## start DATA LINES

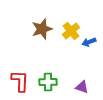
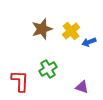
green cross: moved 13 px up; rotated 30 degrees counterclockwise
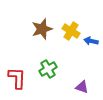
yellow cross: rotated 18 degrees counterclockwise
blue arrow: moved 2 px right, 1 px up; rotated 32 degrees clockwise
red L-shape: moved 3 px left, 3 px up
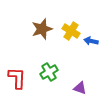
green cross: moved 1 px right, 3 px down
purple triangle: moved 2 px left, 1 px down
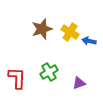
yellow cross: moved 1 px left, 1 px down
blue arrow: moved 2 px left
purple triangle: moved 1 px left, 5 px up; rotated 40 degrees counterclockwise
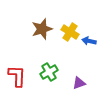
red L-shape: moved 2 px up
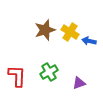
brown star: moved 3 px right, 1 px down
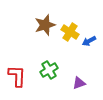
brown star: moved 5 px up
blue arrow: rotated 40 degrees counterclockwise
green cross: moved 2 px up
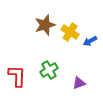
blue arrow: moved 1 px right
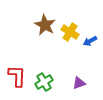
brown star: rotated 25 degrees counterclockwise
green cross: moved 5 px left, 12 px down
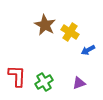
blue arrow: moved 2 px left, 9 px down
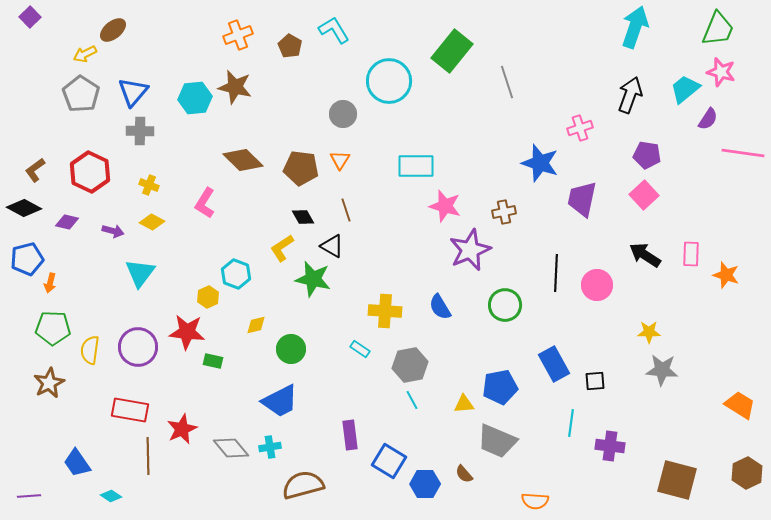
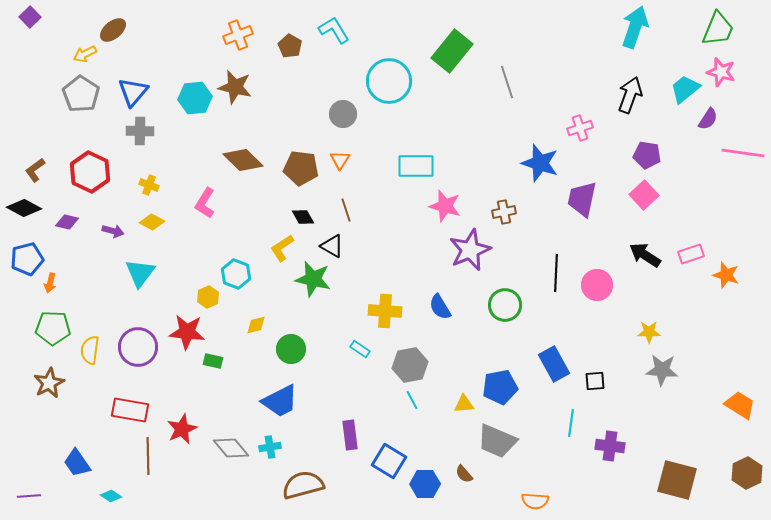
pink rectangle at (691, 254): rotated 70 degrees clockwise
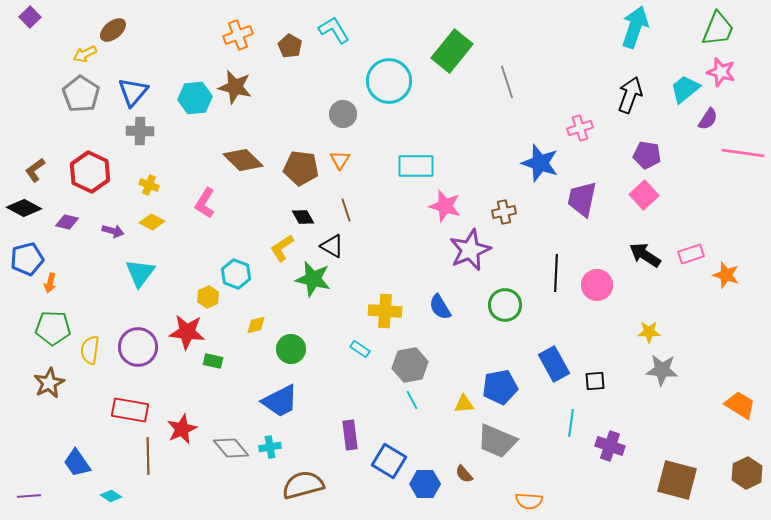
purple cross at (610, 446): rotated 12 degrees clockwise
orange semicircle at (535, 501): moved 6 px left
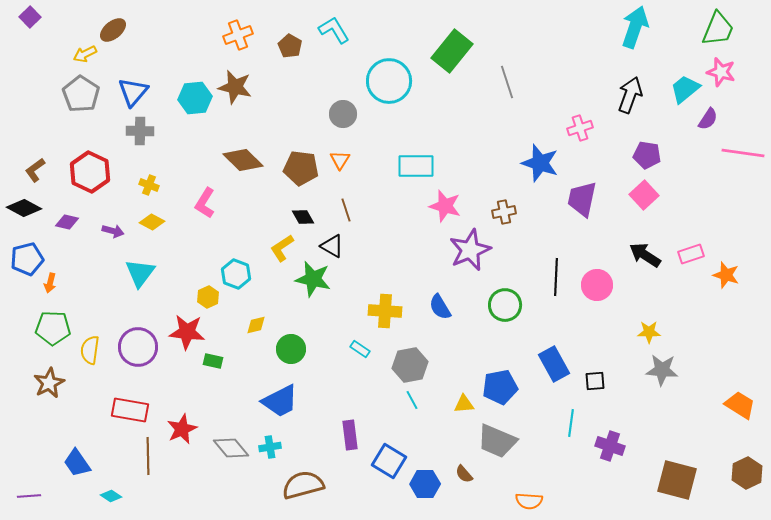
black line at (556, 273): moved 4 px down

## end DATA LINES

Write out every line of the entries above verbatim, leaving out the picture lines.

- EXPECTED ANSWER -
green cross: moved 13 px up; rotated 30 degrees counterclockwise
yellow cross: rotated 18 degrees counterclockwise
blue arrow: moved 2 px right, 1 px up; rotated 32 degrees clockwise
red L-shape: moved 3 px left, 3 px up
green cross: moved 1 px right, 3 px down
purple triangle: moved 2 px left, 1 px down
yellow cross: moved 1 px left, 1 px down
blue arrow: moved 2 px left
purple triangle: moved 1 px left, 5 px up; rotated 40 degrees counterclockwise
red L-shape: moved 2 px up
brown star: moved 3 px right, 1 px down
brown star: moved 5 px up
blue arrow: rotated 40 degrees counterclockwise
green cross: moved 2 px up
blue arrow: moved 1 px right
brown star: rotated 25 degrees counterclockwise
green cross: moved 5 px left, 12 px down
blue arrow: moved 2 px left, 9 px down
pink rectangle at (691, 254): rotated 70 degrees clockwise
purple cross at (610, 446): rotated 12 degrees clockwise
orange semicircle at (535, 501): moved 6 px left
black line at (556, 273): moved 4 px down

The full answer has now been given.